> **EXERCISE PROMPT**: Below are several entries. Transcribe exactly those lines that fall from the one with "[802, 276, 865, 322]" through the one with "[627, 140, 697, 191]", end lines included.

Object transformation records
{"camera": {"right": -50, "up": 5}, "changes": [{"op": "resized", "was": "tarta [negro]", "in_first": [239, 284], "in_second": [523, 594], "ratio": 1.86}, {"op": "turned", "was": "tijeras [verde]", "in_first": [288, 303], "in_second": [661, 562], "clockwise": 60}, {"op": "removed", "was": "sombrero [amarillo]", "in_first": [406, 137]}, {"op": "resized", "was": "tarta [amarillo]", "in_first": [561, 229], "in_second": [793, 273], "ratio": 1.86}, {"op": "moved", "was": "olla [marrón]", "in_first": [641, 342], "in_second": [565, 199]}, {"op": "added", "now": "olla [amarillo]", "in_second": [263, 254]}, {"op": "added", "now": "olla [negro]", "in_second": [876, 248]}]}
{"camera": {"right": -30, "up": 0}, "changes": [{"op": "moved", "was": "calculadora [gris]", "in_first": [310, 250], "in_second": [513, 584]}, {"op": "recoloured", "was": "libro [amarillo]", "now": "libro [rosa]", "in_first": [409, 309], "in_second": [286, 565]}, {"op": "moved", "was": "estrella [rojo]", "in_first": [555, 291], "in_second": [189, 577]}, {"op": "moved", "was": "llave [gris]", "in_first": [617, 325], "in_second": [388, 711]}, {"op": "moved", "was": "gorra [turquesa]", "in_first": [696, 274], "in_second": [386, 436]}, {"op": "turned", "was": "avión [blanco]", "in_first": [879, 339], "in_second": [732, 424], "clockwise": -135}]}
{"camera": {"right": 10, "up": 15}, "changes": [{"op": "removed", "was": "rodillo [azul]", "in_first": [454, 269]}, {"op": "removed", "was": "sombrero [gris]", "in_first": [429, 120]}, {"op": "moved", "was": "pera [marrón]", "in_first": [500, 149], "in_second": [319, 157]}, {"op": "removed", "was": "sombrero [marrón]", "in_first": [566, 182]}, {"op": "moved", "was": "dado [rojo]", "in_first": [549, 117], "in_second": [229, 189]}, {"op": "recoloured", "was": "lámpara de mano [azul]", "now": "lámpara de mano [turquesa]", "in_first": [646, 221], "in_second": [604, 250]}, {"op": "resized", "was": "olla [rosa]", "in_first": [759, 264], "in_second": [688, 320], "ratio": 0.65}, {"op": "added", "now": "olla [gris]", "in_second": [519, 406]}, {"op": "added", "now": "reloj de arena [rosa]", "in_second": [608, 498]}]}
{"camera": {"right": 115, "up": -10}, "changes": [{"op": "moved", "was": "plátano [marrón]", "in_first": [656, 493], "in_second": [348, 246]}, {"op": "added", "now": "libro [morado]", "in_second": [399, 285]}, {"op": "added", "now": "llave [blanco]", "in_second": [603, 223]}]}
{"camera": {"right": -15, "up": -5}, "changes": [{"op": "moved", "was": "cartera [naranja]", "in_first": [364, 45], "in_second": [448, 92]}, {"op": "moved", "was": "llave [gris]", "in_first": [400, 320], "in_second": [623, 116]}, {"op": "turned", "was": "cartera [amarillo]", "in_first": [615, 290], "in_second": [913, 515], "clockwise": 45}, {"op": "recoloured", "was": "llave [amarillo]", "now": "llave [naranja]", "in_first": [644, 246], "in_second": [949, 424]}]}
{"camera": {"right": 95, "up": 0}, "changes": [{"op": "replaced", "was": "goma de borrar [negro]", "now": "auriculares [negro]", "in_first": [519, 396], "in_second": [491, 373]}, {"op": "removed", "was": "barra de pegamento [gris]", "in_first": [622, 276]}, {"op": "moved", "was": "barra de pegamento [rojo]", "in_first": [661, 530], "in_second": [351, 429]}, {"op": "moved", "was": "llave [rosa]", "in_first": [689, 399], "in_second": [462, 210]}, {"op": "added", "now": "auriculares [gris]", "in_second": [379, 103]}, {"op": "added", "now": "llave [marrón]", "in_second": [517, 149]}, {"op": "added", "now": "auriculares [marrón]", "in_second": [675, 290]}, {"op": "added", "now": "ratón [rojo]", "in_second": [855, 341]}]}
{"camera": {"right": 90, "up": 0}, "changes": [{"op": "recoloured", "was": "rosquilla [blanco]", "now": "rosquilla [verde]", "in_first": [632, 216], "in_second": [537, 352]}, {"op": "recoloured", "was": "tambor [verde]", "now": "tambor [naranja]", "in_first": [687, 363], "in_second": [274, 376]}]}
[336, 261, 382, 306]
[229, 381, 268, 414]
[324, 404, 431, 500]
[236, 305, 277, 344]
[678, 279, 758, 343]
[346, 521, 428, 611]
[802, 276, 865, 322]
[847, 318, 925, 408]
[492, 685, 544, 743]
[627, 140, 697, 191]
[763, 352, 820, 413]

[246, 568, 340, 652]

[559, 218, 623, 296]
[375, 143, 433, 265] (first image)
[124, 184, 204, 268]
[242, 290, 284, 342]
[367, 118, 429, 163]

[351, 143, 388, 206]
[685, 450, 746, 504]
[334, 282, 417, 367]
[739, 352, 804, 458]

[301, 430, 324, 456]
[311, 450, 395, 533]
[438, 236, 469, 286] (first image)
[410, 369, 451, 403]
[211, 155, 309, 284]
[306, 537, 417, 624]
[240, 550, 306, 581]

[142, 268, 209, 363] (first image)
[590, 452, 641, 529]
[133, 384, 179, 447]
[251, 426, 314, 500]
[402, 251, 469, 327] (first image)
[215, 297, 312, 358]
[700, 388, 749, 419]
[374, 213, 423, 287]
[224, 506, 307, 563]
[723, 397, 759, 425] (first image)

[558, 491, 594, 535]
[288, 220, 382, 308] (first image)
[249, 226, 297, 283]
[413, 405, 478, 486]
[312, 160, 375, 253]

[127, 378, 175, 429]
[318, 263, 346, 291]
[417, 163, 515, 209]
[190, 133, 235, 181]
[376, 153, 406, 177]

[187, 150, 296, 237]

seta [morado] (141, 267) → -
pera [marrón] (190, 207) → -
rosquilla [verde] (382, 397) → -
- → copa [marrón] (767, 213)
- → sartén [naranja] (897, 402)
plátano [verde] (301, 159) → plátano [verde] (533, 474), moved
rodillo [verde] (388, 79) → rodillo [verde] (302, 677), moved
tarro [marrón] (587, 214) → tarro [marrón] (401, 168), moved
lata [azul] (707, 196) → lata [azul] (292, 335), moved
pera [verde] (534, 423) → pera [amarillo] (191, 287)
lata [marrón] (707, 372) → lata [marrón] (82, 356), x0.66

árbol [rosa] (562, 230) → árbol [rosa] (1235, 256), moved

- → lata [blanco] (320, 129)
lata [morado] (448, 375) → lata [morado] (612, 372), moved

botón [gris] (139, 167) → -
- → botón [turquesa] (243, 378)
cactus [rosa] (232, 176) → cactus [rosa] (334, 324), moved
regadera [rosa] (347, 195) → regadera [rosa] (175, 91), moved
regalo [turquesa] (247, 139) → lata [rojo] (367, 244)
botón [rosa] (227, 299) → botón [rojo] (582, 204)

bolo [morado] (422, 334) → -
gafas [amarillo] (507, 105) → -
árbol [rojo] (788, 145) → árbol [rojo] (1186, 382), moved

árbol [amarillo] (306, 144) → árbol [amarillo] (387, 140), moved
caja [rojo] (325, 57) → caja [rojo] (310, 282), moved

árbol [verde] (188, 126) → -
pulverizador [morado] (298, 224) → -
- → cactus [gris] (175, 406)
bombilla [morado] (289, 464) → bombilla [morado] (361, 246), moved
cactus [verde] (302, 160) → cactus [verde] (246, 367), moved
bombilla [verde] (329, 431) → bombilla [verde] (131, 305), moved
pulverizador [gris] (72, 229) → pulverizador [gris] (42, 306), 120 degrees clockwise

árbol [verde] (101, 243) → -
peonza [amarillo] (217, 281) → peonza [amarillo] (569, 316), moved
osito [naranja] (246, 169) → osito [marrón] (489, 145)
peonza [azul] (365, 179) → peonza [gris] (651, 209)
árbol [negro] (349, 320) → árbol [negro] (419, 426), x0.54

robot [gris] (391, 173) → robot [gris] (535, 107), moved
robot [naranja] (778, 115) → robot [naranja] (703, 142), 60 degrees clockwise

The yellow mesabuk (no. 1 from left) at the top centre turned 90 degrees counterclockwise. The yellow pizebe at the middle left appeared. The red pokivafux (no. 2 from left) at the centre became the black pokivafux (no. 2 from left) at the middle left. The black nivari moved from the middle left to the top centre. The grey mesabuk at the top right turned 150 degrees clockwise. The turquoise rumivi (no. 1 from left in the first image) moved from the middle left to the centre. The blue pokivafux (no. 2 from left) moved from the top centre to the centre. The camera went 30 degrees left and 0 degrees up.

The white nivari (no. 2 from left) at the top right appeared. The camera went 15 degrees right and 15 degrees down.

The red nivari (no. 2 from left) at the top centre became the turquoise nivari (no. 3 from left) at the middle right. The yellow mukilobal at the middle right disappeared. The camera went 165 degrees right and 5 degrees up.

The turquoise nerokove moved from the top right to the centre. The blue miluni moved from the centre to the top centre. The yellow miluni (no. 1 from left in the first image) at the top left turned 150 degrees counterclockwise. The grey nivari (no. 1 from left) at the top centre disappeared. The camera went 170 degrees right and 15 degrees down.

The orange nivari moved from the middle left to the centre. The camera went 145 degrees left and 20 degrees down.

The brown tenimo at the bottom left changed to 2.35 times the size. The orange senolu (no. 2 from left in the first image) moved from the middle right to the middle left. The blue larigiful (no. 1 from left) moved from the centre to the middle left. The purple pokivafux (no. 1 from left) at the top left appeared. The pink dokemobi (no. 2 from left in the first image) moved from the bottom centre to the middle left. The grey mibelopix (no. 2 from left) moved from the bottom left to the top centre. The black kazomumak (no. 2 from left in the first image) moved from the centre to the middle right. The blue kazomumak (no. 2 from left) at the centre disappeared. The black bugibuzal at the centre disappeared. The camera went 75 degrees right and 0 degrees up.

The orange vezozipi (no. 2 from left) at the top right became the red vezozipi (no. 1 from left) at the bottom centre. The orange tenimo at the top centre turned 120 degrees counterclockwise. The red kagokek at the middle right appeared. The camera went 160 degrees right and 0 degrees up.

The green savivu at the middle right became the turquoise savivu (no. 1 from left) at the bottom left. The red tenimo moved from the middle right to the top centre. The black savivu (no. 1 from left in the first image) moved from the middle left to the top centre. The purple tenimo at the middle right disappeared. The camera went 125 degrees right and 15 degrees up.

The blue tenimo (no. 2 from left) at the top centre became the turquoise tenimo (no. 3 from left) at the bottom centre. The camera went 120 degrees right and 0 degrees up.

> **EXERCISE SOLUTION**:
[802, 276, 865, 322]
[847, 318, 925, 408]
[492, 685, 544, 743]
[627, 140, 697, 191]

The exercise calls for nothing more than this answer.